WHAT IS REQUIRED:
A verbatim repeat of the lines below is required, with the pictures removed.

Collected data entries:
————————

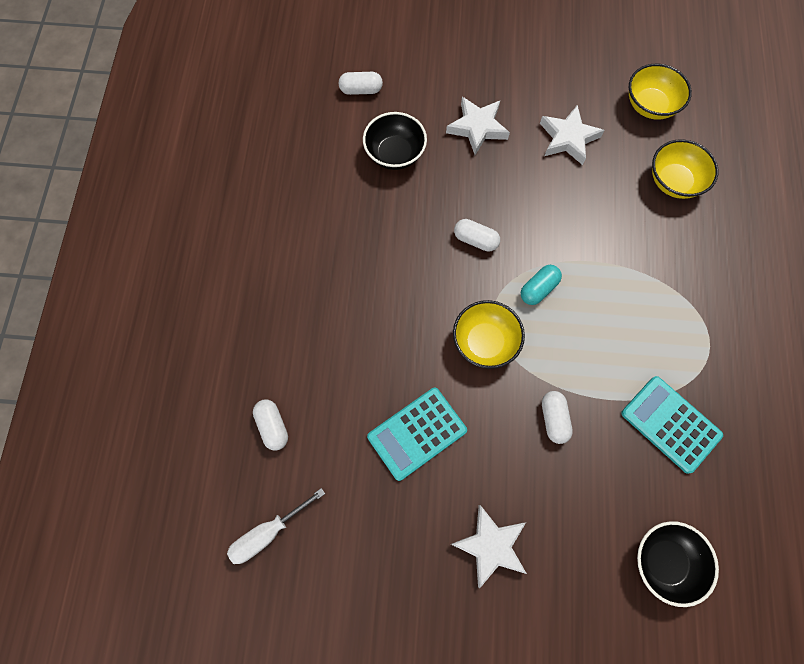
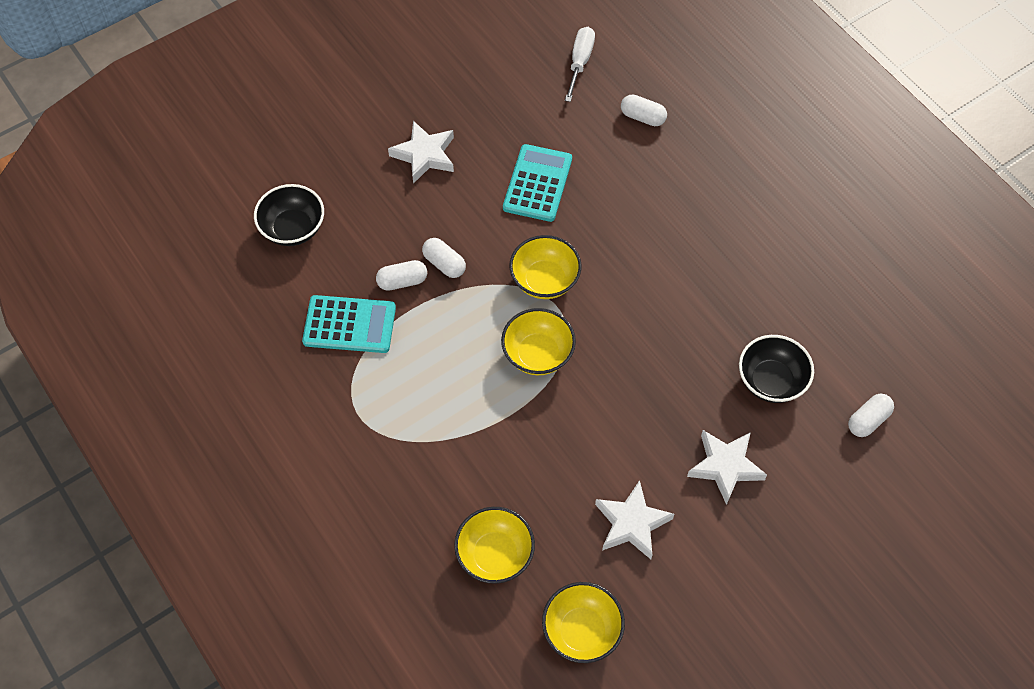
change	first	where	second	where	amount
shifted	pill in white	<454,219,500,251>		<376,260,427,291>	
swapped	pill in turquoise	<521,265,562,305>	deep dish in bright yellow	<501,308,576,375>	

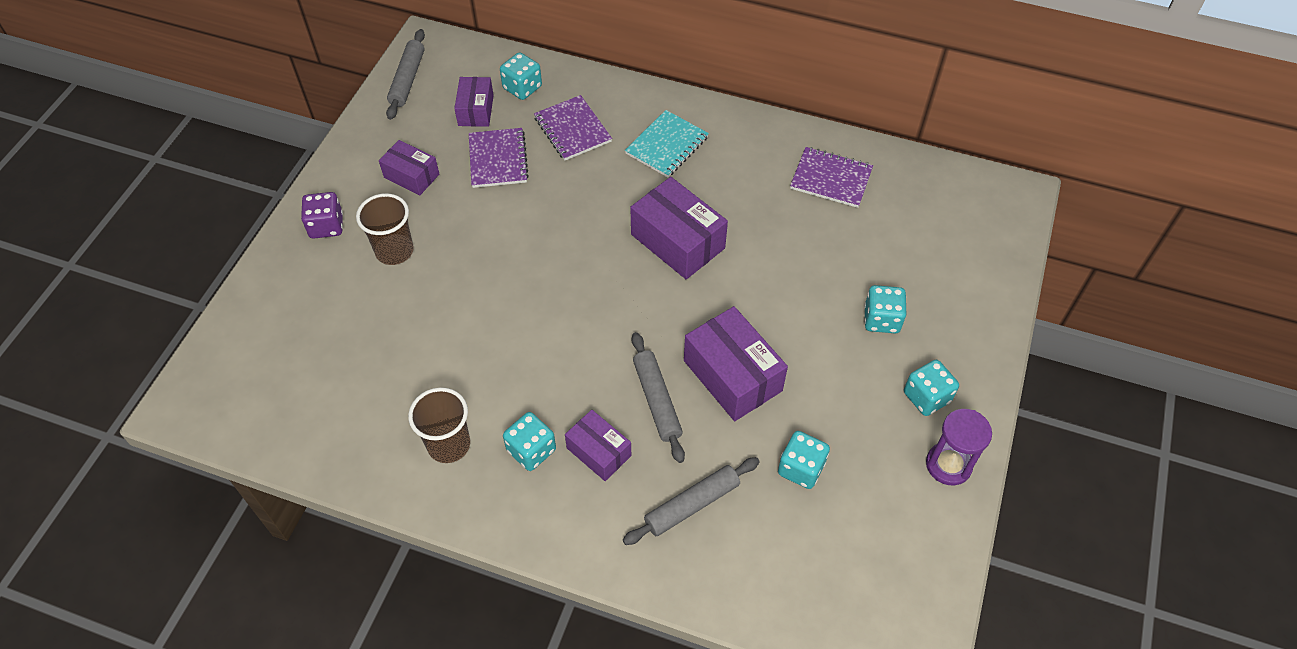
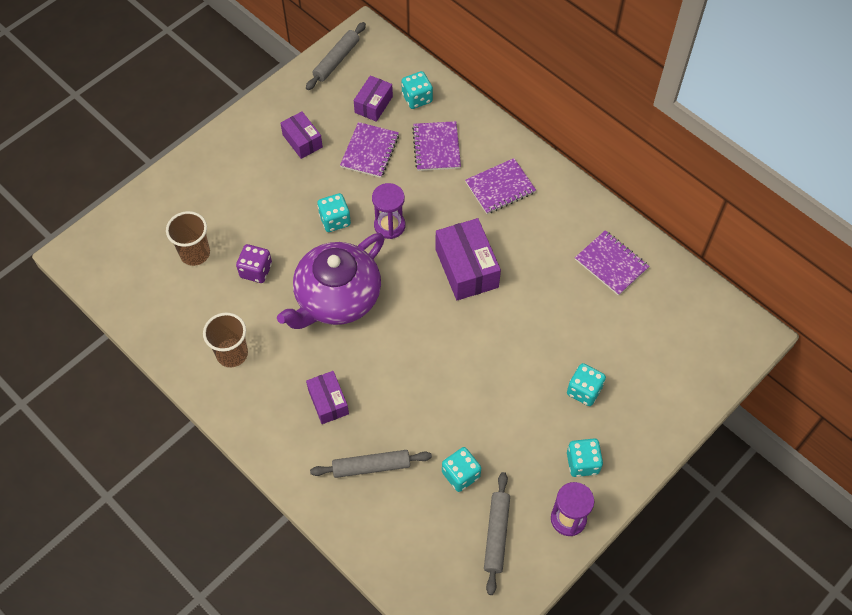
change	first	where	second	where	amount
repainted	notepad in turquoise	<625,110,709,177>	notepad in purple	<465,158,536,214>	
shifted	die in purple	<301,192,343,239>		<236,244,272,283>	
shifted	beaker in dark brown	<356,193,414,265>		<166,211,210,266>	
gone	box in purple	<684,306,788,421>			
shifted	rolling pin in grey	<632,332,685,463>		<484,472,510,595>	
shifted	die in turquoise	<503,412,556,471>		<317,193,351,232>	
new			sandglass in purple	<372,183,405,239>	
new			teapot in purple	<277,233,385,329>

————————

OUTPUT OF THE TASK:
change	first	where	second	where	amount
shifted	pill in white	<454,219,500,251>		<376,260,427,291>	
swapped	pill in turquoise	<521,265,562,305>	deep dish in bright yellow	<501,308,576,375>	

change	first	where	second	where	amount
repainted	notepad in turquoise	<625,110,709,177>	notepad in purple	<465,158,536,214>	
shifted	die in purple	<301,192,343,239>		<236,244,272,283>	
shifted	beaker in dark brown	<356,193,414,265>		<166,211,210,266>	
gone	box in purple	<684,306,788,421>			
shifted	rolling pin in grey	<632,332,685,463>		<484,472,510,595>	
shifted	die in turquoise	<503,412,556,471>		<317,193,351,232>	
new			sandglass in purple	<372,183,405,239>	
new			teapot in purple	<277,233,385,329>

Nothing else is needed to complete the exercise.